▸ Required work: Among the records below, find the line that has "pink square: (165, 426)"; from there, give the lines again exactly, and stop after the line that has "brown pentagon: (772, 332)".

↓↓↓

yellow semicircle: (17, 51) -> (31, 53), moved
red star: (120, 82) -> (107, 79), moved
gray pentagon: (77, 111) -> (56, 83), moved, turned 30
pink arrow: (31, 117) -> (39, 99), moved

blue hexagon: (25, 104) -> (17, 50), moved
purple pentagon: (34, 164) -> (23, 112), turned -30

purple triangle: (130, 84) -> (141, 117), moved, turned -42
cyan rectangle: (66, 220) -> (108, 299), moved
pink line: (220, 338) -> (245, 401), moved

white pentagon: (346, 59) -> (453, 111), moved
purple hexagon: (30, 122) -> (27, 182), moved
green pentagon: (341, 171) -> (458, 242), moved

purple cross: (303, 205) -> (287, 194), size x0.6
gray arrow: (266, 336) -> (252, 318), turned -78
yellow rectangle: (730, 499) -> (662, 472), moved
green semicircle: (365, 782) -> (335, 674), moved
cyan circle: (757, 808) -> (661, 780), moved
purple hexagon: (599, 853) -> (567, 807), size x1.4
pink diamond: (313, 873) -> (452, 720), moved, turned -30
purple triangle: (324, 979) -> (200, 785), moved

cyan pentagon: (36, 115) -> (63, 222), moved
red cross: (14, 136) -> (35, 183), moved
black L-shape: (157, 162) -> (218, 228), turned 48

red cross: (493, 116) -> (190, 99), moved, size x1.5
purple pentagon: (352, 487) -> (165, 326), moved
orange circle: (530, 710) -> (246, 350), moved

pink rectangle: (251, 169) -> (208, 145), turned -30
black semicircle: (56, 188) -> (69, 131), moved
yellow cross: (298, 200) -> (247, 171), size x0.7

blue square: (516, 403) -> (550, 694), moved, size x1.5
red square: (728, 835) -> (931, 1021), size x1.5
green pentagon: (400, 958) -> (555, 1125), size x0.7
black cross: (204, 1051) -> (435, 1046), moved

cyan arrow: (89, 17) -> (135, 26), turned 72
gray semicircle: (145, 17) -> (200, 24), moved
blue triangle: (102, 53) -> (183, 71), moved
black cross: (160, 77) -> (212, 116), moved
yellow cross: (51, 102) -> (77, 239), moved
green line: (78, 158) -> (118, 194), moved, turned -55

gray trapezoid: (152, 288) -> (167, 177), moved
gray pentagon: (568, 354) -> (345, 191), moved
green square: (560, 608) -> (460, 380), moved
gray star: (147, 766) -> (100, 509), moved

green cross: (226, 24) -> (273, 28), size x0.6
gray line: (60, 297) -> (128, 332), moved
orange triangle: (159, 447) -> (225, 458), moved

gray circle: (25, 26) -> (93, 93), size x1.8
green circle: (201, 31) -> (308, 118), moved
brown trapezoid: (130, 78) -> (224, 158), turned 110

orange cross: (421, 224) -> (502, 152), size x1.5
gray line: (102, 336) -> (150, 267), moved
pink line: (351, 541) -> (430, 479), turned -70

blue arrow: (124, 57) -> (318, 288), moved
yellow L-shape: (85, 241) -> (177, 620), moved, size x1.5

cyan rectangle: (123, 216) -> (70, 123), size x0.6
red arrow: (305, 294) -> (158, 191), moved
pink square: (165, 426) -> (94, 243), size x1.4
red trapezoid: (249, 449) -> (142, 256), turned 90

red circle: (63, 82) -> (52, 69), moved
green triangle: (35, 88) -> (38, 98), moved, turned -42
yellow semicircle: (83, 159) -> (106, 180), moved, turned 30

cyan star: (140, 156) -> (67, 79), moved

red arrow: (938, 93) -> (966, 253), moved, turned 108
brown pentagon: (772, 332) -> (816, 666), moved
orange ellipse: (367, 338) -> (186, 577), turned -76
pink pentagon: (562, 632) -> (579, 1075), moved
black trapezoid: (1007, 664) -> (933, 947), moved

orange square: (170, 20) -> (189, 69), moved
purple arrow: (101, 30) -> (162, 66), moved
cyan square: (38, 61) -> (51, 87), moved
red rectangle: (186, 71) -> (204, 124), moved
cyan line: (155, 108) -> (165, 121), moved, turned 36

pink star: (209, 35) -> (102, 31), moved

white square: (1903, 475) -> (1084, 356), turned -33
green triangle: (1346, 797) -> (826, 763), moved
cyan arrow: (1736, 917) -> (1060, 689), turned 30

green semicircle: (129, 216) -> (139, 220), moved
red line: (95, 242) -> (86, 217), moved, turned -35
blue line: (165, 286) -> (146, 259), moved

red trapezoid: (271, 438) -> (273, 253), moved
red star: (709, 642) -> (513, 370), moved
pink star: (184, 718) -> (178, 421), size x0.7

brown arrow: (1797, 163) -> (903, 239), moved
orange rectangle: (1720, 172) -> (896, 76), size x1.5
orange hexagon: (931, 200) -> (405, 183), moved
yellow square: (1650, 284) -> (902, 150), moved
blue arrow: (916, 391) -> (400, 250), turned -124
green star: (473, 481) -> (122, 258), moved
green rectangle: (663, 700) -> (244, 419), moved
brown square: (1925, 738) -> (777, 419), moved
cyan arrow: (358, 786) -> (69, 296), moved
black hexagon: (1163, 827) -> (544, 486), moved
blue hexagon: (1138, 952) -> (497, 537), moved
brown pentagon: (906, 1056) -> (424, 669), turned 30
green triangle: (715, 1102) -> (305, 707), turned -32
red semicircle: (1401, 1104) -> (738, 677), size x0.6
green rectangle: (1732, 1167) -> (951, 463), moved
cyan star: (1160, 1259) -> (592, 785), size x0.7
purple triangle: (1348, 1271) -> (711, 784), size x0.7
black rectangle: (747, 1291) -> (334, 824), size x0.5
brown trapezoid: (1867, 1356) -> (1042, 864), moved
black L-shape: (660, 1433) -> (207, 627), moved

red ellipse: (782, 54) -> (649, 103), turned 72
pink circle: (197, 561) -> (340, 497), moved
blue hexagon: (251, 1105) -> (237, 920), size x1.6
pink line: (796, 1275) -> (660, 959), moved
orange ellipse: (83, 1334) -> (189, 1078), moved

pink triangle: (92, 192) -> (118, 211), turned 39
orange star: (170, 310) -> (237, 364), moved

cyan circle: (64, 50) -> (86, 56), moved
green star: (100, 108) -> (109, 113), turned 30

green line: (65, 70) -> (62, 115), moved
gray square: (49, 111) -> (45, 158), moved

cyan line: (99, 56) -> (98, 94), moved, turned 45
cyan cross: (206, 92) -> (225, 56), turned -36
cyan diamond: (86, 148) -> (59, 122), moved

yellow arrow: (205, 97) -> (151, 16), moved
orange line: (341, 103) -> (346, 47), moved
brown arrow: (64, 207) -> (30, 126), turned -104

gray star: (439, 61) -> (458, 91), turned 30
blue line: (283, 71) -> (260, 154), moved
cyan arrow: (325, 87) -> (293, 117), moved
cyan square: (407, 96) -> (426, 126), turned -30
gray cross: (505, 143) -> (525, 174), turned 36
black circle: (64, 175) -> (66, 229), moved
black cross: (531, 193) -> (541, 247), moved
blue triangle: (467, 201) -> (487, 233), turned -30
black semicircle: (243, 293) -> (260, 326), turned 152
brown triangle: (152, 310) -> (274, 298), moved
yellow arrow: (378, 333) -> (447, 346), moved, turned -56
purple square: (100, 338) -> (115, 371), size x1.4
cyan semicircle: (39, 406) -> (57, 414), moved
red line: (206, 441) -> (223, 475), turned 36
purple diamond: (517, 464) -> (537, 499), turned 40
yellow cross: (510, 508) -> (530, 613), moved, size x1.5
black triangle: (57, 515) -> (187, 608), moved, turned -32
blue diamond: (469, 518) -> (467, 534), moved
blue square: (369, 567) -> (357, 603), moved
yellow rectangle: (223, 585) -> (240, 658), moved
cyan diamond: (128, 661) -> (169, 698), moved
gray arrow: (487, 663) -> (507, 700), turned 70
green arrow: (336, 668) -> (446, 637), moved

↑↑↑

▸ Exercise output:
pink square: (165, 426) -> (94, 243), size x1.4
red trapezoid: (249, 449) -> (142, 256), turned 90

red circle: (63, 82) -> (52, 69), moved
green triangle: (35, 88) -> (38, 98), moved, turned -42
yellow semicircle: (83, 159) -> (106, 180), moved, turned 30

cyan star: (140, 156) -> (67, 79), moved

red arrow: (938, 93) -> (966, 253), moved, turned 108
brown pentagon: (772, 332) -> (816, 666), moved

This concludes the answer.